■ EXERCISE
Quote the entries in full, character for character, without their images.

** RECORD EXCERPTS follows **

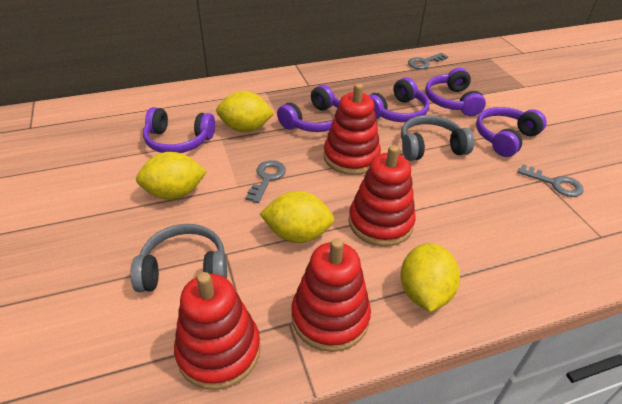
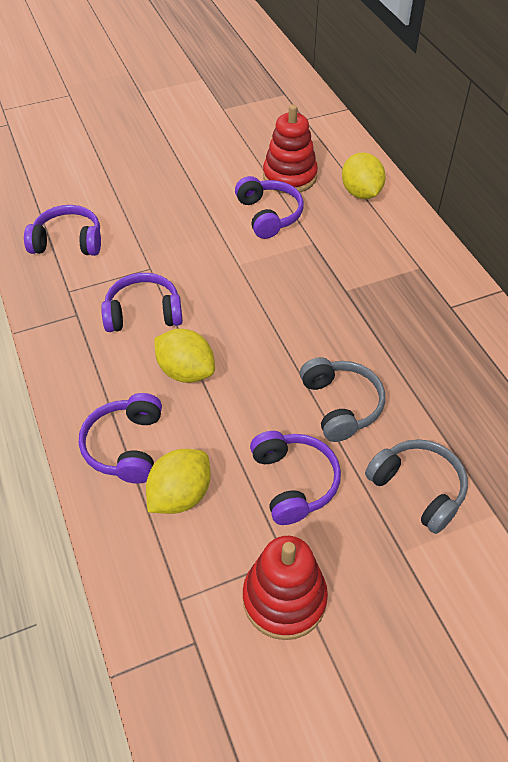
grey key: 3 -> 0
red stacking toy: 4 -> 2
yellow lemon: 4 -> 3

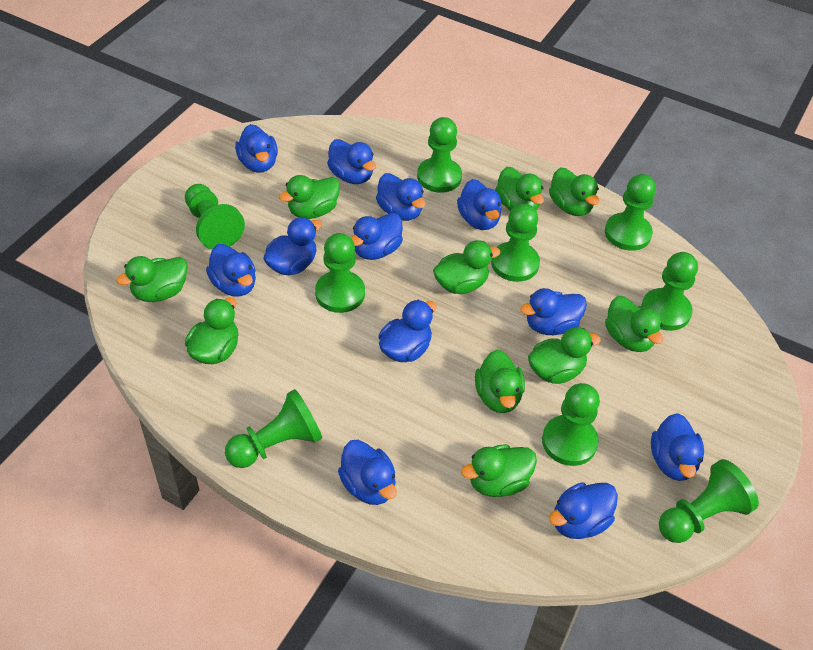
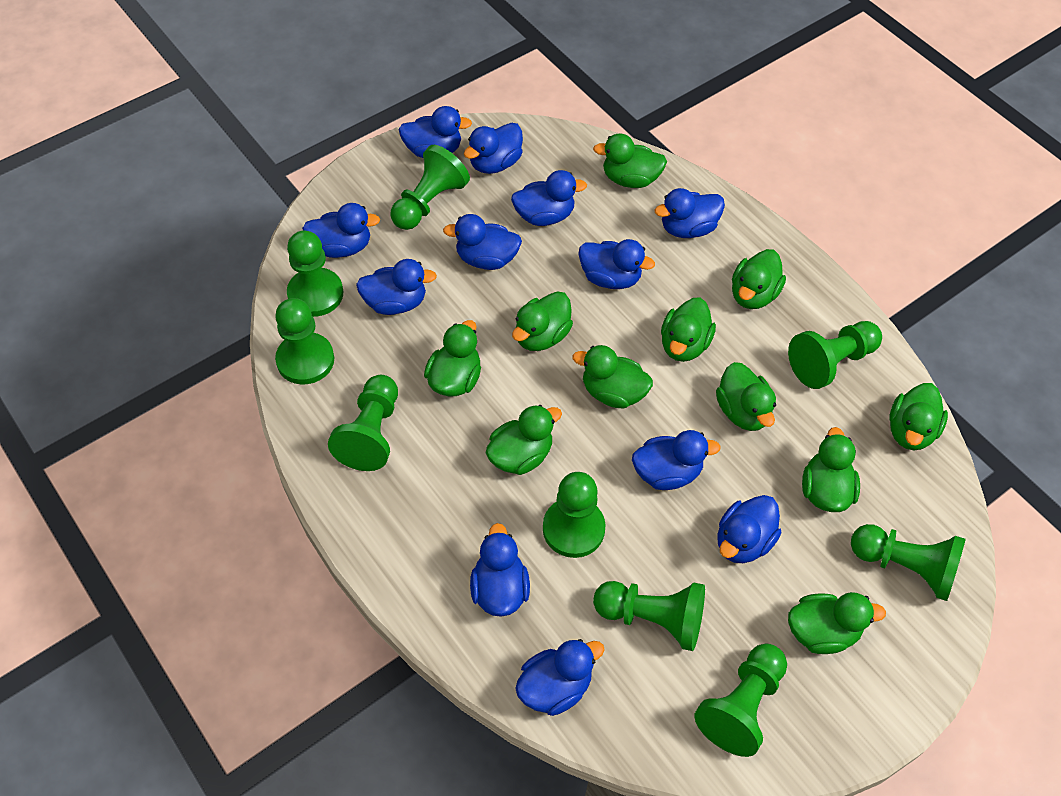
green duck: 10 -> 11

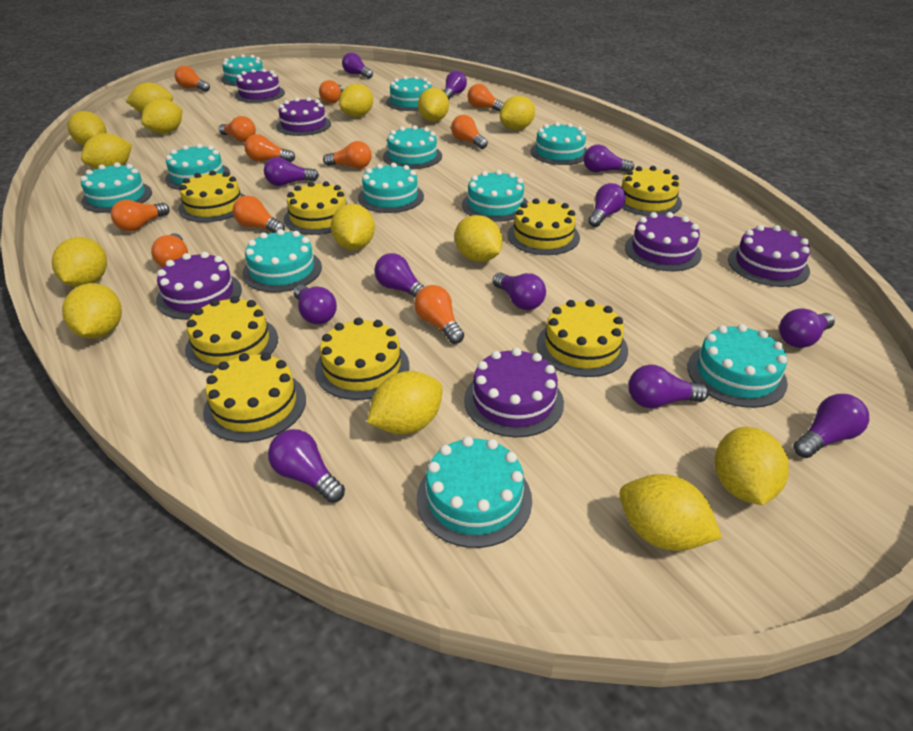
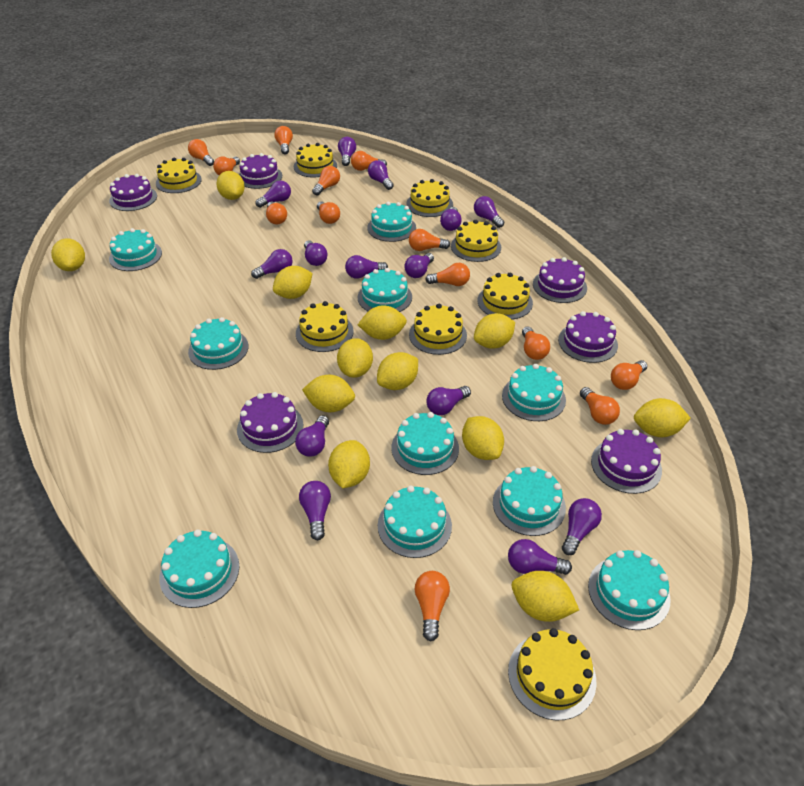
orange light bulb: 11 -> 13
purple light bulb: 12 -> 14
turquoise cake: 11 -> 10
yellow lemon: 14 -> 12

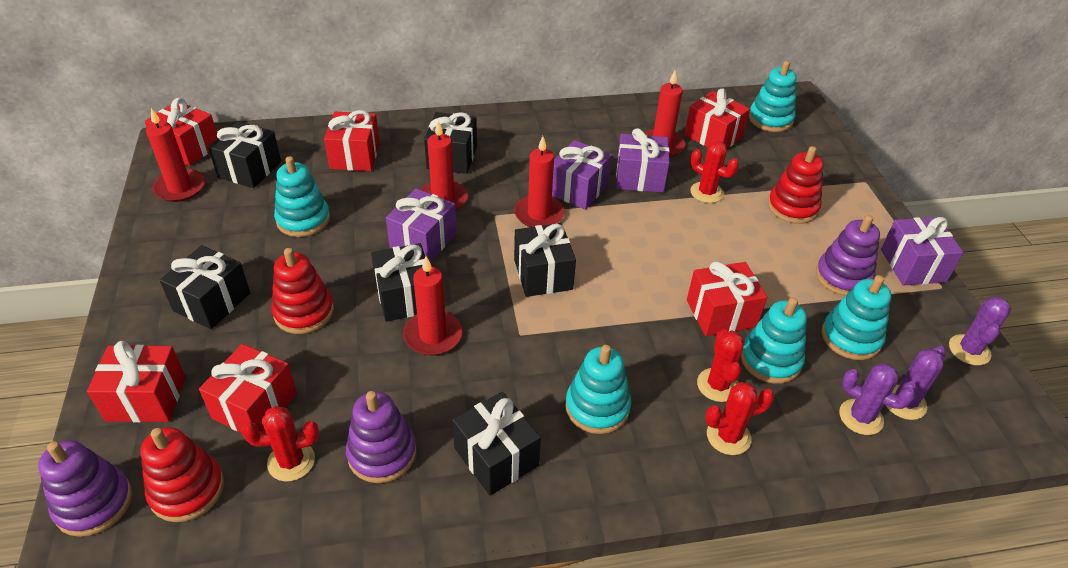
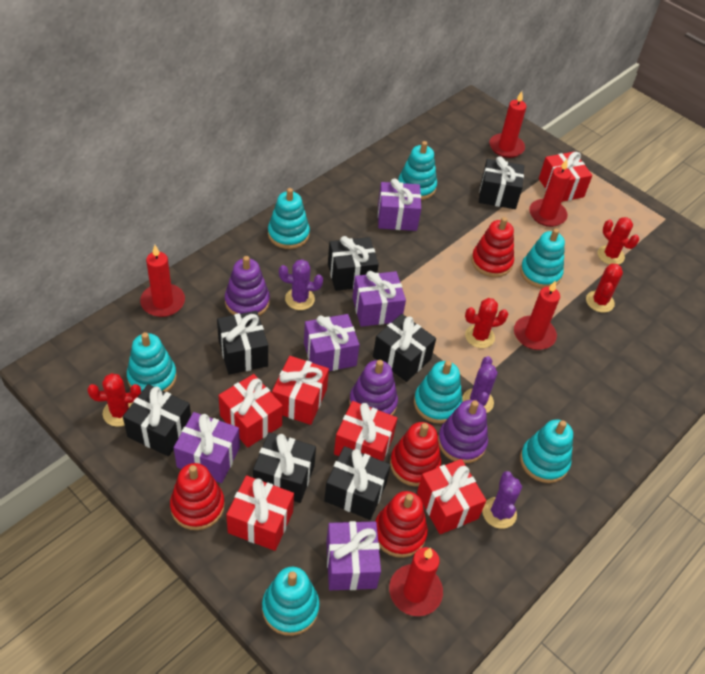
black gift: 6 -> 7
purple gift: 4 -> 5
red stacking toy: 3 -> 4
turquoise stacking toy: 5 -> 7

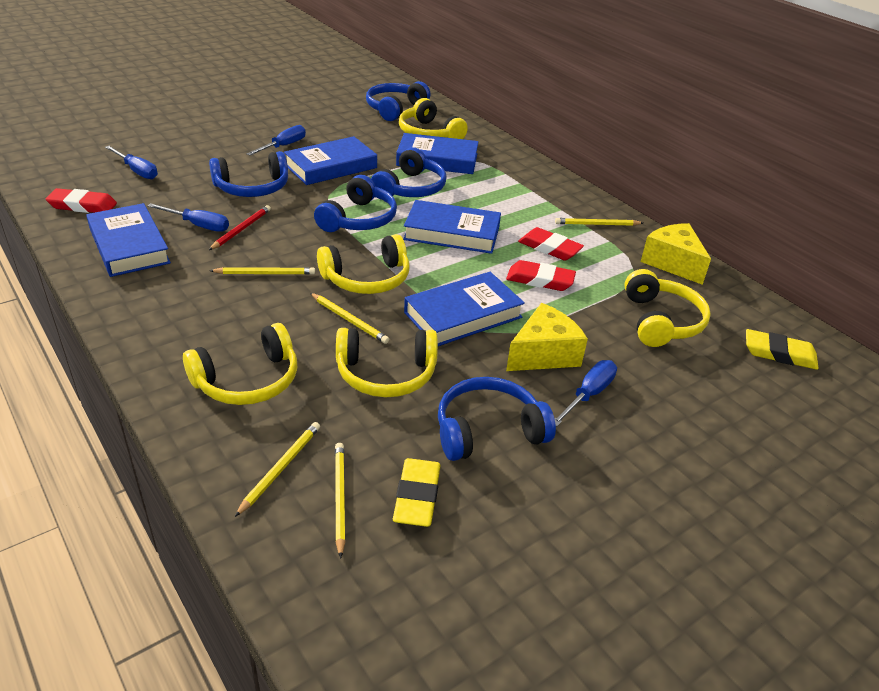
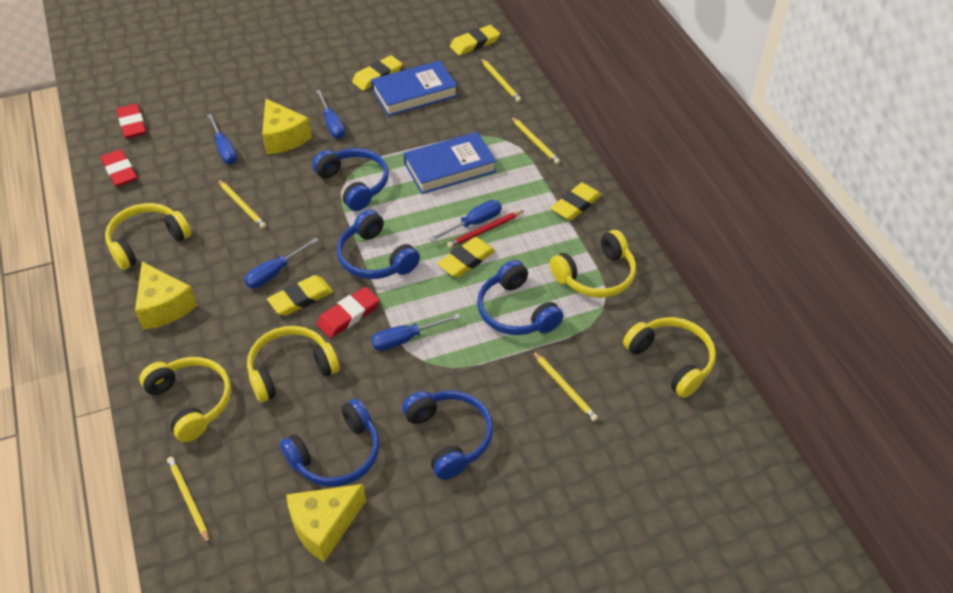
blue book: 5 -> 2
blue screwdriver: 4 -> 5
yellow cheese: 2 -> 3
yellow eraser: 2 -> 5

** End of RECORD EXCERPTS **

■ RESPONSE TO THIS TASK
grey key: 3 -> 0
red stacking toy: 4 -> 2
yellow lemon: 4 -> 3

green duck: 10 -> 11

orange light bulb: 11 -> 13
purple light bulb: 12 -> 14
turquoise cake: 11 -> 10
yellow lemon: 14 -> 12

black gift: 6 -> 7
purple gift: 4 -> 5
red stacking toy: 3 -> 4
turquoise stacking toy: 5 -> 7

blue book: 5 -> 2
blue screwdriver: 4 -> 5
yellow cheese: 2 -> 3
yellow eraser: 2 -> 5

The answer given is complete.